> _Task instructions_:
Leave out the pictures and retype exactly the lines from the line with "Mask: stroma. Output" through the end of the listing below.

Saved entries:

■ ■ ■ ■ ■

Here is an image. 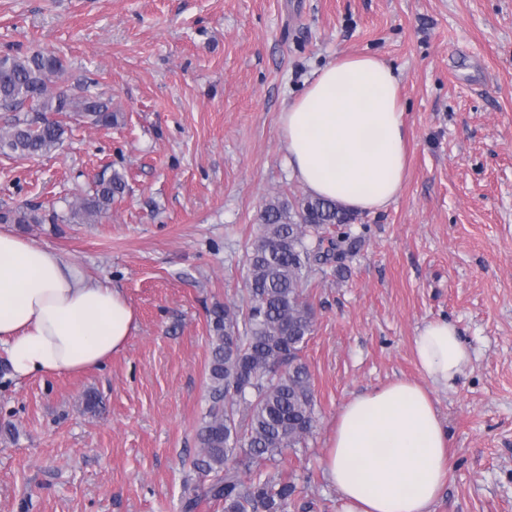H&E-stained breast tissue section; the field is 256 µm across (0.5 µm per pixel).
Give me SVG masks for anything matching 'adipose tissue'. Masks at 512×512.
<instances>
[{
  "mask_svg": "<svg viewBox=\"0 0 512 512\" xmlns=\"http://www.w3.org/2000/svg\"><path fill=\"white\" fill-rule=\"evenodd\" d=\"M399 78L373 55L326 65L280 114L288 164L310 194L356 213L387 208L406 175ZM137 328L120 289L54 252L0 231V350L14 378L103 366ZM424 383L399 379L340 410L326 463L341 512H432L450 475L448 432L427 383L450 385L472 362L454 324L414 339Z\"/></svg>",
  "mask_w": 512,
  "mask_h": 512,
  "instance_id": "1",
  "label": "adipose tissue"
}]
</instances>
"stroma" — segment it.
Returning <instances> with one entry per match:
<instances>
[{
	"label": "stroma",
	"instance_id": "1",
	"mask_svg": "<svg viewBox=\"0 0 512 512\" xmlns=\"http://www.w3.org/2000/svg\"><path fill=\"white\" fill-rule=\"evenodd\" d=\"M51 53L117 119L64 117L63 144L0 154V230L121 288L138 327L102 368L11 380L0 357V512H183L208 406L210 312L246 307V255L292 176L279 117L314 73L374 55L399 76L408 143L396 200L358 214L343 263L306 288L315 423L255 468L287 512H340L325 459L342 406L421 381L413 342L453 321L469 370L432 395L450 479L432 512H512V0H0V56ZM92 223L73 204L111 172ZM34 211L36 224L2 222ZM124 188V176L119 172L114 171L109 177L101 178L91 192L71 208L68 222L98 218L109 210L115 195L122 193Z\"/></svg>",
	"mask_w": 512,
	"mask_h": 512
}]
</instances>
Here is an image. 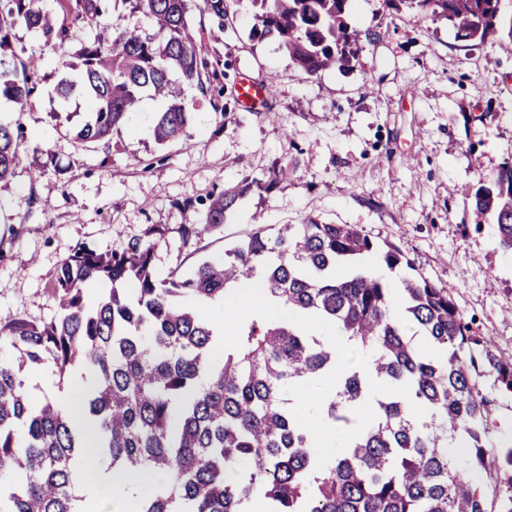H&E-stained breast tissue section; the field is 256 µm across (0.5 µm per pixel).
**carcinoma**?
Segmentation results:
<instances>
[{"instance_id": "1", "label": "carcinoma", "mask_w": 512, "mask_h": 512, "mask_svg": "<svg viewBox=\"0 0 512 512\" xmlns=\"http://www.w3.org/2000/svg\"><path fill=\"white\" fill-rule=\"evenodd\" d=\"M121 2L152 21V39L112 34L109 2ZM0 0V53L12 50L22 23L47 42L83 41L79 63L64 62L54 86L67 102L82 97L86 120L74 131L81 145L109 138L141 110L144 96L164 103L153 113L155 140L179 139L196 119L182 85L219 81L188 23L191 0ZM253 36L273 38L291 62L310 75L348 71L363 41L379 34L352 25V0H251ZM503 0H383L442 21L464 40L497 39L512 53V15ZM224 31L227 0H203ZM73 16L75 26L58 22ZM33 72L0 71V100L22 109L35 92ZM21 127L0 123V184L20 162ZM284 168L265 180L244 178L209 194L199 224L180 225L183 245L224 225L237 200L286 179ZM474 212L497 224L500 244L512 250V164L480 176ZM153 225L118 249H78L56 270V316L36 323L0 316V512H96L74 478L77 456L88 451L60 402L32 400L25 379L53 362L59 377L91 364L95 378L80 397L84 419L98 434L94 451L112 470L164 480L131 512H512V445L488 447L496 398L480 379L496 374L512 393V362L484 348L458 311L451 287L404 276L400 295L406 322L393 315V294L369 268L378 256L394 270L411 262L380 247L353 224H287L275 238L255 225L247 240L222 259L199 262L185 276L160 279L153 259L165 240ZM105 292L90 306L86 287ZM246 283L280 300L294 314L339 328L367 356L374 376L399 391L369 403L370 387L356 371L341 378L336 397L319 412L338 427L353 410L363 426L346 436V451L322 460L290 412L287 389L336 366L328 343L292 319L251 312L239 320L231 349L217 350L212 323L197 304L225 299ZM415 403L422 413L407 410ZM465 444L463 472L448 447Z\"/></svg>"}]
</instances>
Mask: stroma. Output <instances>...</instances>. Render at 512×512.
<instances>
[{"label":"stroma","mask_w":512,"mask_h":512,"mask_svg":"<svg viewBox=\"0 0 512 512\" xmlns=\"http://www.w3.org/2000/svg\"><path fill=\"white\" fill-rule=\"evenodd\" d=\"M250 0H229L223 27L203 9L189 23L209 67L208 93L185 88L198 120L184 140L157 145L145 100L110 142L78 145L87 112L52 95L59 48L16 26L5 68L21 60L39 84L24 109L0 104V122L21 124V161L0 186V315L47 322L59 264L80 247H120L153 224L166 228L159 276L223 257L255 222L272 229L313 219L353 224L395 246L415 275L451 285L466 322L497 358L512 362V253L472 206L479 176L512 163V54L495 41L457 39L440 22L354 0L352 25L378 32L348 73L311 76L276 41L251 38ZM273 79L268 121L238 106L241 76ZM276 167L288 179L240 198L218 231L183 245L179 227L200 221L211 192ZM193 200L190 210L180 209Z\"/></svg>","instance_id":"stroma-1"}]
</instances>
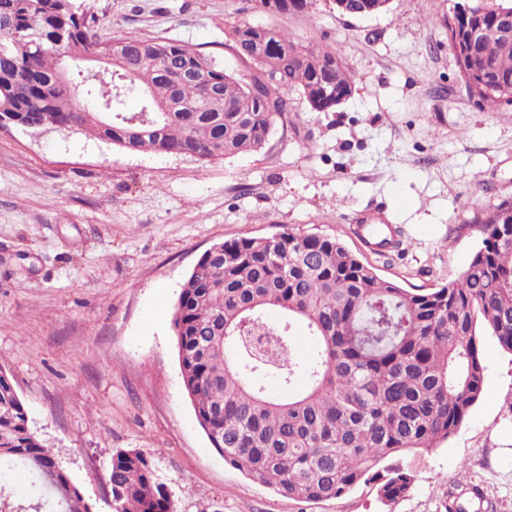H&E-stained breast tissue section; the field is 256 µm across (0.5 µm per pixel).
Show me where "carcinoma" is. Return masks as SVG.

■ ■ ■ ■ ■

> _Worked solution_:
Mask: stroma. Output <instances>...</instances>. Render at 512×512.
<instances>
[{"label":"stroma","mask_w":512,"mask_h":512,"mask_svg":"<svg viewBox=\"0 0 512 512\" xmlns=\"http://www.w3.org/2000/svg\"><path fill=\"white\" fill-rule=\"evenodd\" d=\"M250 0H229L223 27L203 9L189 23L209 67L208 93L185 88L198 120L184 140L157 145L145 100L110 142L78 145L87 112L52 95L59 48L16 26L5 68L21 60L39 84L24 109L0 104V122L21 124V161L0 186V315L47 322L59 264L80 247H120L153 224L166 228L159 276L223 257L255 222L272 229L313 219L353 224L395 246L415 275L451 285L466 322L497 358L512 362V253L472 206L479 176L512 163V54L495 41L457 39L440 22L354 0L352 25L378 32L348 73L311 76L276 41L251 38ZM273 79L268 121L238 106L241 76ZM276 167L288 179L240 198L218 231L183 245L179 227L200 221L211 192ZM193 200L190 210L180 209Z\"/></svg>","instance_id":"stroma-1"}]
</instances>
H&E-stained breast tissue section; the field is 256 µm across (0.5 µm per pixel).
Show me where "carcinoma" is. Return masks as SVG.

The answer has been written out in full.